◆ What you will do ◆
Your answer should be the line containing "none -> blue slope I8:I10 level 1 top 8" and every line after it to the end of the records below, word for word.

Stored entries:
◇ ◇ ◇ ◇ ◇ ◇ ◇

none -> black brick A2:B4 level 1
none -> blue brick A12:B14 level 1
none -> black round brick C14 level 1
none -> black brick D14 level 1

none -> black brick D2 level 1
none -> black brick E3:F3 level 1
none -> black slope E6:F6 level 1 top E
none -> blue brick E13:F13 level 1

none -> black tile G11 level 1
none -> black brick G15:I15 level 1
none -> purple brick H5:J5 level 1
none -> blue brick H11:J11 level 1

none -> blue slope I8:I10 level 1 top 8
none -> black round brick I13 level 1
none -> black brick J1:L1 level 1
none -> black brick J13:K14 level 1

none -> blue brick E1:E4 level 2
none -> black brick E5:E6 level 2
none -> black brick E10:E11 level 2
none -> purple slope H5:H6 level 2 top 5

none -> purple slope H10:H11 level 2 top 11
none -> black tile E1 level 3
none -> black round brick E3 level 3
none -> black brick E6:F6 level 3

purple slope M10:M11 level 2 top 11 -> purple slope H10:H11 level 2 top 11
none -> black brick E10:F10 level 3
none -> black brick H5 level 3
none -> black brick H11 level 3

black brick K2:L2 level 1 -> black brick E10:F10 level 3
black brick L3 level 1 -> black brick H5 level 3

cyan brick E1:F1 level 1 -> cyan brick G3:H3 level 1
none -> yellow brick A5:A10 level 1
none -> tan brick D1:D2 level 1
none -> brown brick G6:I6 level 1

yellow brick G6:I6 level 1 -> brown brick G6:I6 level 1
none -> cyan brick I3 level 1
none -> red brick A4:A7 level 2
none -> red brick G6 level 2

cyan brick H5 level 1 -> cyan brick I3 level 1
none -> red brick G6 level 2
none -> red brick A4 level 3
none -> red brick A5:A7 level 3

◇ ◇ ◇ ◇ ◇ ◇ ◇

◆ Task response ◆
none -> blue slope I8:I10 level 1 top 8
none -> black round brick I13 level 1
none -> black brick J1:L1 level 1
none -> black brick J13:K14 level 1

none -> blue brick E1:E4 level 2
none -> black brick E5:E6 level 2
none -> black brick E10:E11 level 2
none -> purple slope H5:H6 level 2 top 5

none -> purple slope H10:H11 level 2 top 11
none -> black tile E1 level 3
none -> black round brick E3 level 3
none -> black brick E6:F6 level 3

purple slope M10:M11 level 2 top 11 -> purple slope H10:H11 level 2 top 11
none -> black brick E10:F10 level 3
none -> black brick H5 level 3
none -> black brick H11 level 3

black brick K2:L2 level 1 -> black brick E10:F10 level 3
black brick L3 level 1 -> black brick H5 level 3

cyan brick E1:F1 level 1 -> cyan brick G3:H3 level 1
none -> yellow brick A5:A10 level 1
none -> tan brick D1:D2 level 1
none -> brown brick G6:I6 level 1

yellow brick G6:I6 level 1 -> brown brick G6:I6 level 1
none -> cyan brick I3 level 1
none -> red brick A4:A7 level 2
none -> red brick G6 level 2

cyan brick H5 level 1 -> cyan brick I3 level 1
none -> red brick G6 level 2
none -> red brick A4 level 3
none -> red brick A5:A7 level 3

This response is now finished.